**Problem requirements**. Dropping every picture, set down exactly the lines in the entries below, starting with the line with "Metric: [665,372,726,433] ->" and going on through the line with "Metric: [721,488,786,553] ->".

**Data for review**.
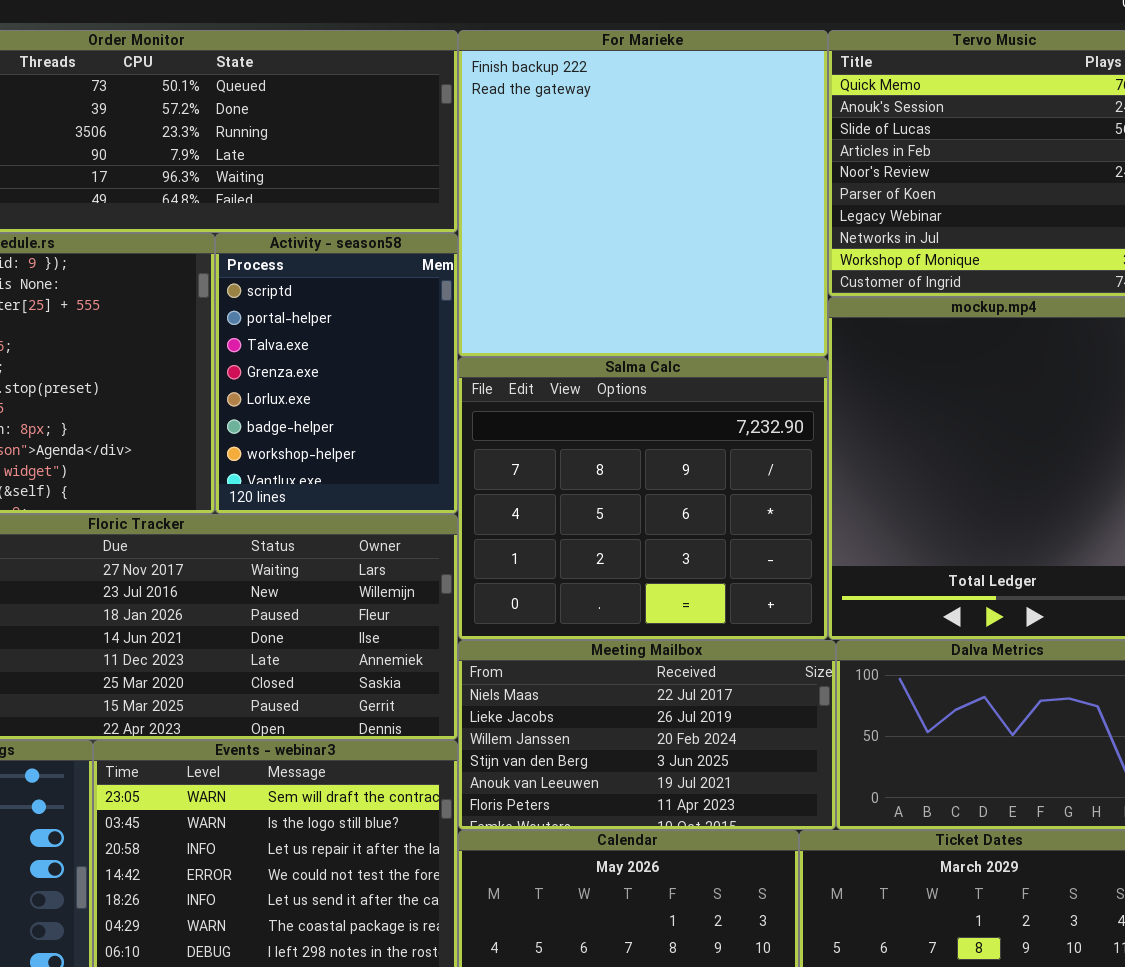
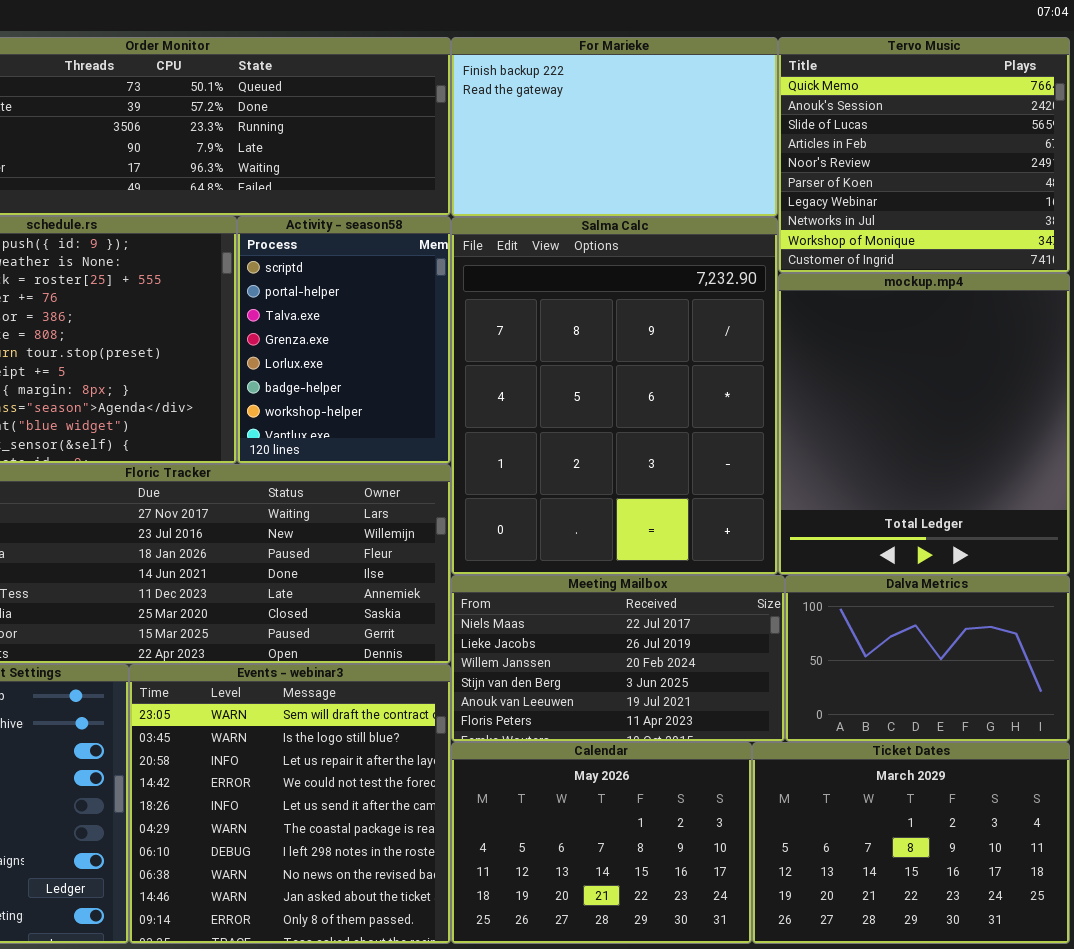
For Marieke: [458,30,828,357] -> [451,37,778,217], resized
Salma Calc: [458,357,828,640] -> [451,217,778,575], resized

--

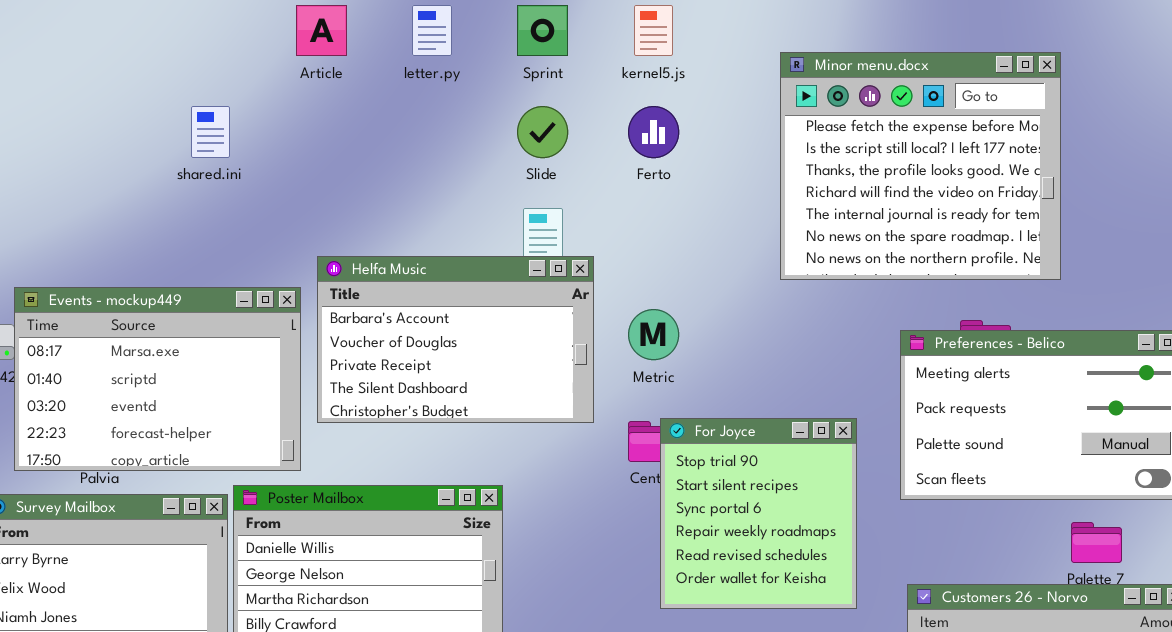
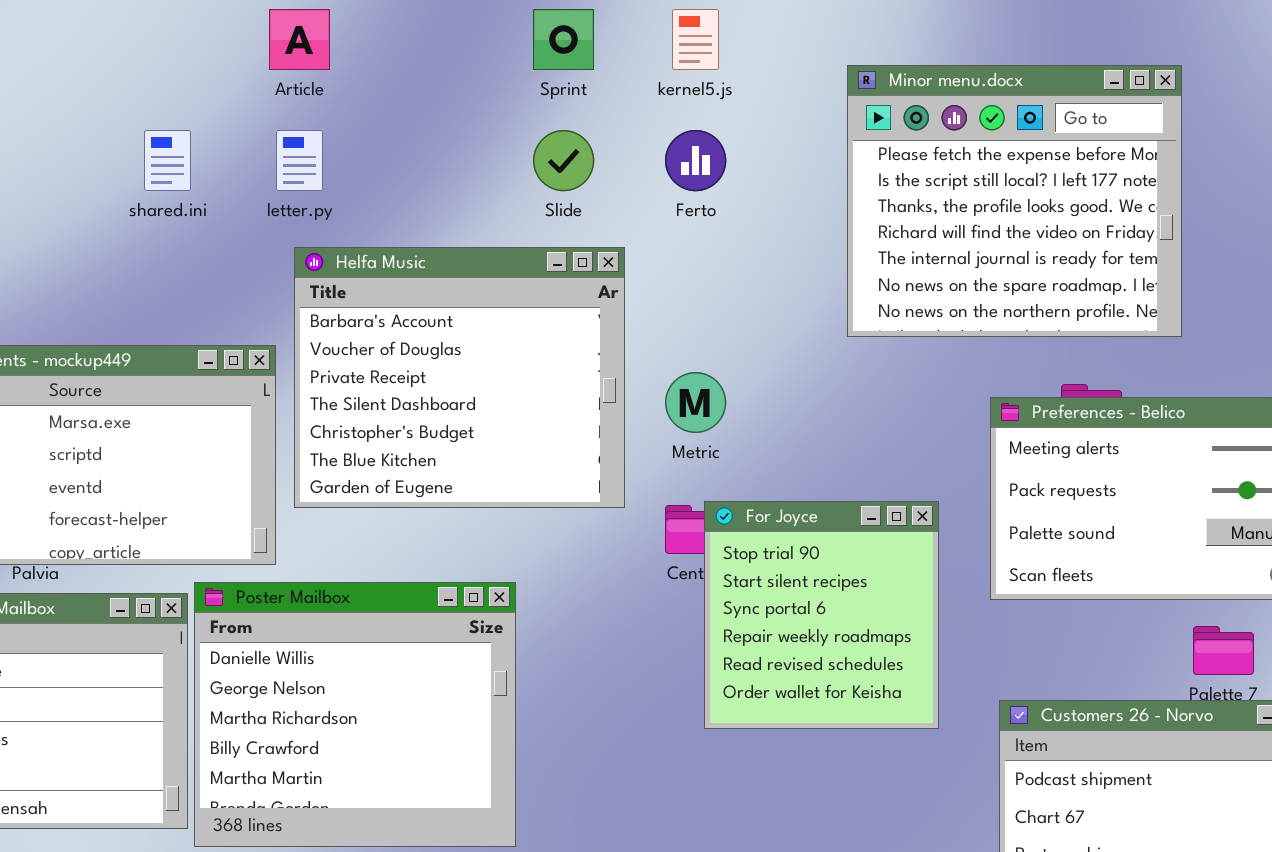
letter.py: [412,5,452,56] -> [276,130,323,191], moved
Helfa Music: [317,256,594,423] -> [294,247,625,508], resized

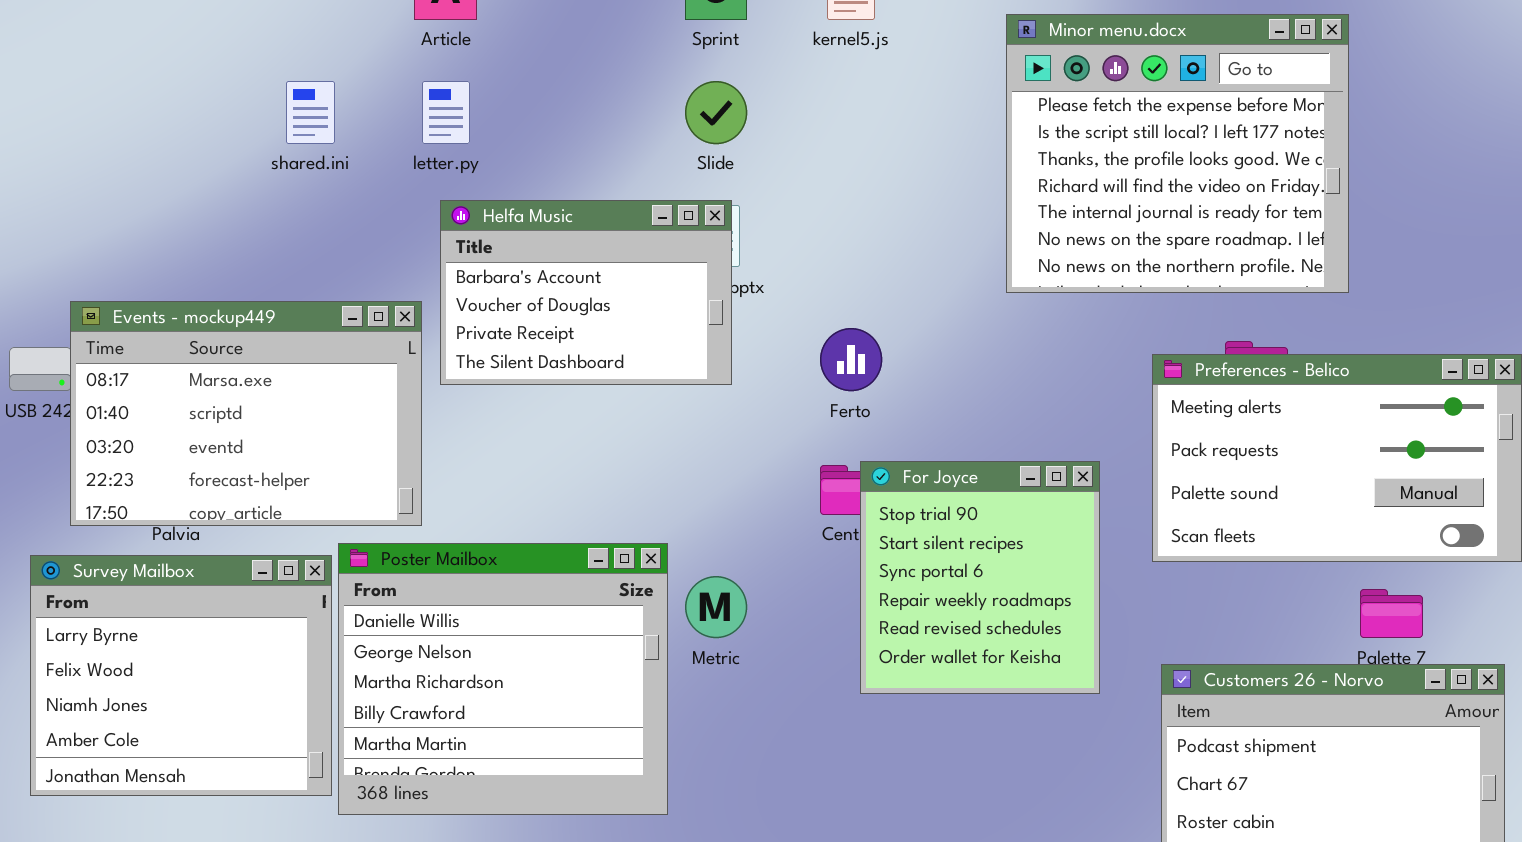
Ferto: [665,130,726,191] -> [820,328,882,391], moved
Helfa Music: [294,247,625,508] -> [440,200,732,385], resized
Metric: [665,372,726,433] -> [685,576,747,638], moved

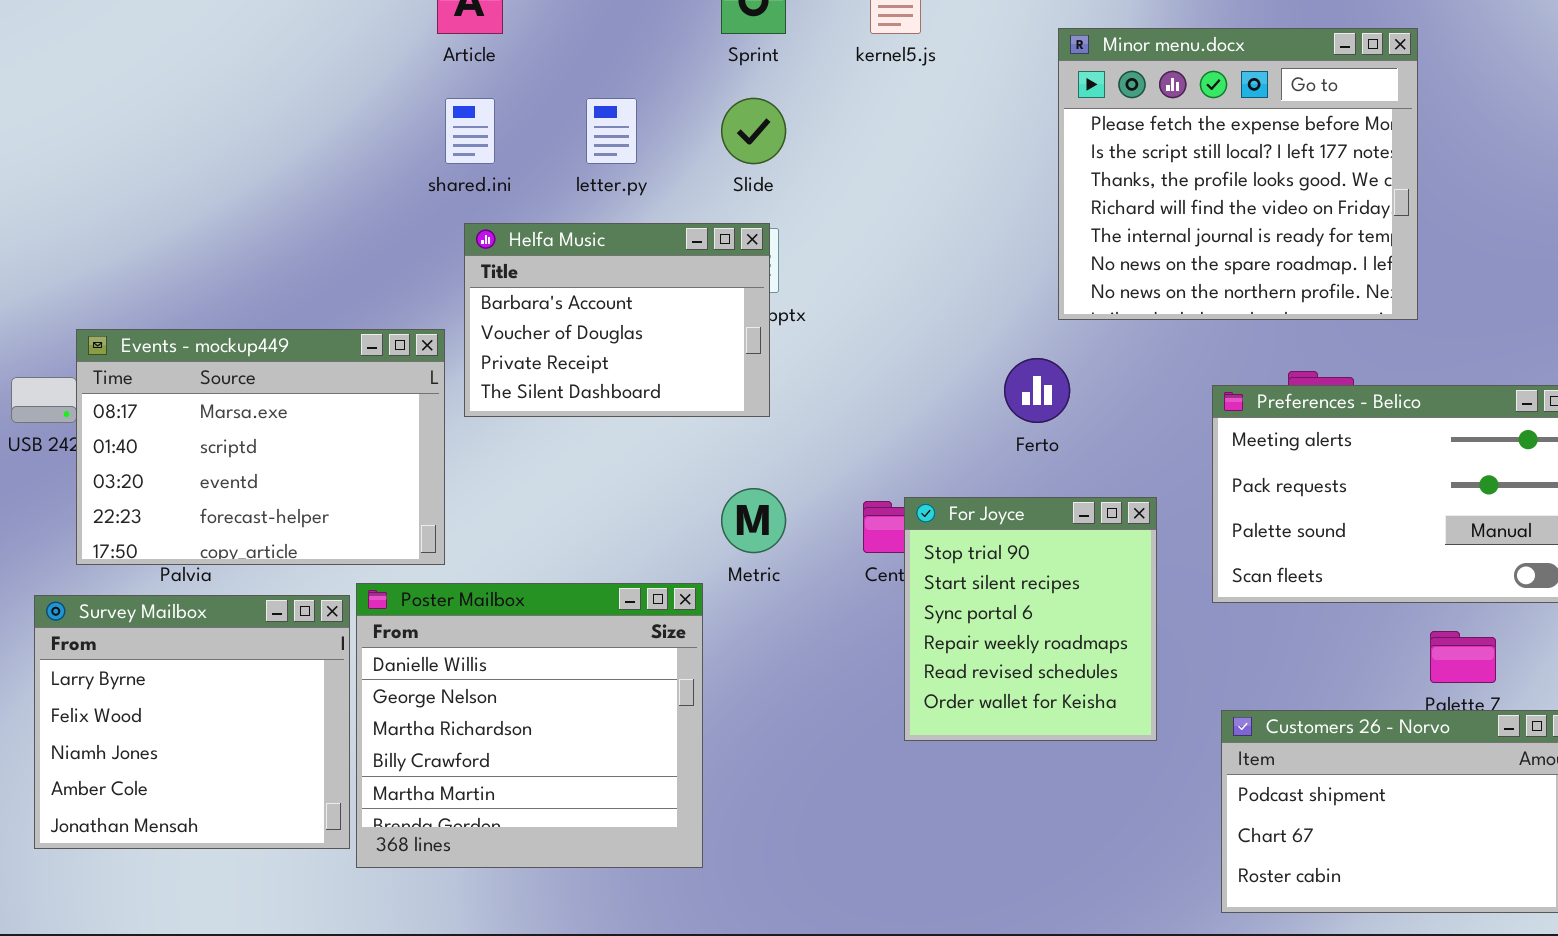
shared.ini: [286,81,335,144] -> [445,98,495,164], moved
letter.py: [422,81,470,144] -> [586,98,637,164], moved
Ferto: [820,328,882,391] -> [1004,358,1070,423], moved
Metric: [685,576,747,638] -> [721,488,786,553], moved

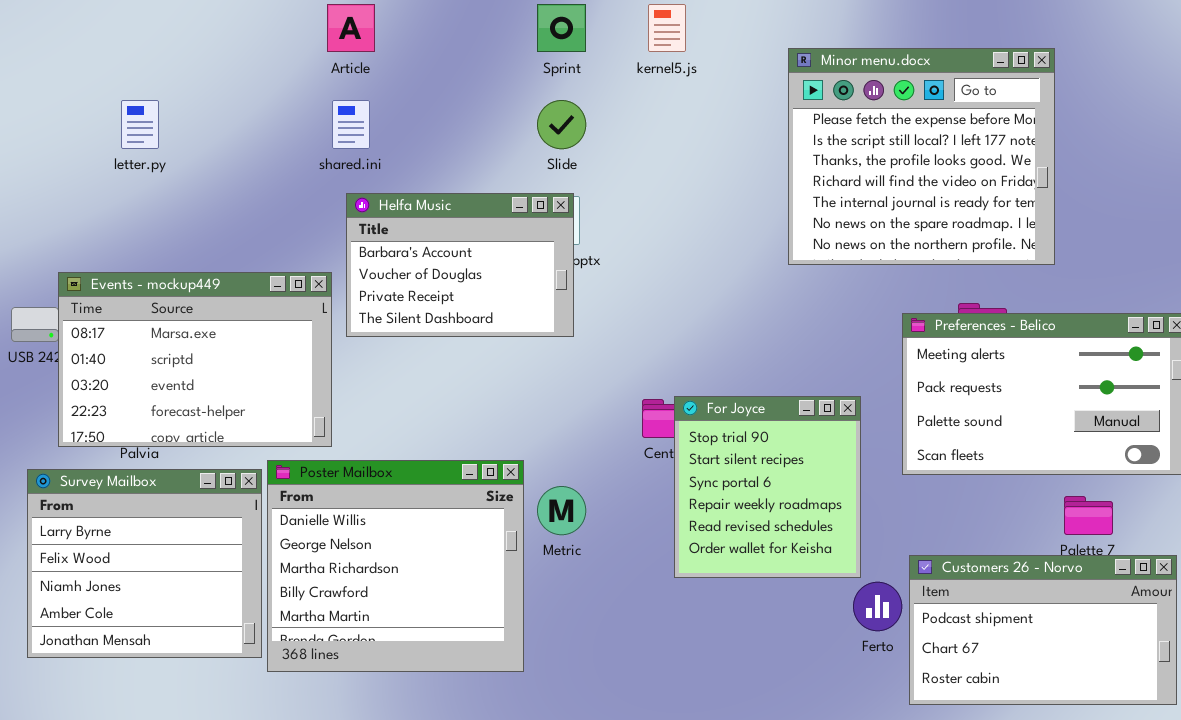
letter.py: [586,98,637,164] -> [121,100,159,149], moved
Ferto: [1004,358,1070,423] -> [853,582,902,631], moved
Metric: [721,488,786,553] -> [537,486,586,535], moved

**Output below**.
Metric: [665,372,726,433] -> [685,576,747,638], moved

shared.ini: [286,81,335,144] -> [445,98,495,164], moved
letter.py: [422,81,470,144] -> [586,98,637,164], moved
Ferto: [820,328,882,391] -> [1004,358,1070,423], moved
Metric: [685,576,747,638] -> [721,488,786,553], moved

letter.py: [586,98,637,164] -> [121,100,159,149], moved
Ferto: [1004,358,1070,423] -> [853,582,902,631], moved
Metric: [721,488,786,553] -> [537,486,586,535], moved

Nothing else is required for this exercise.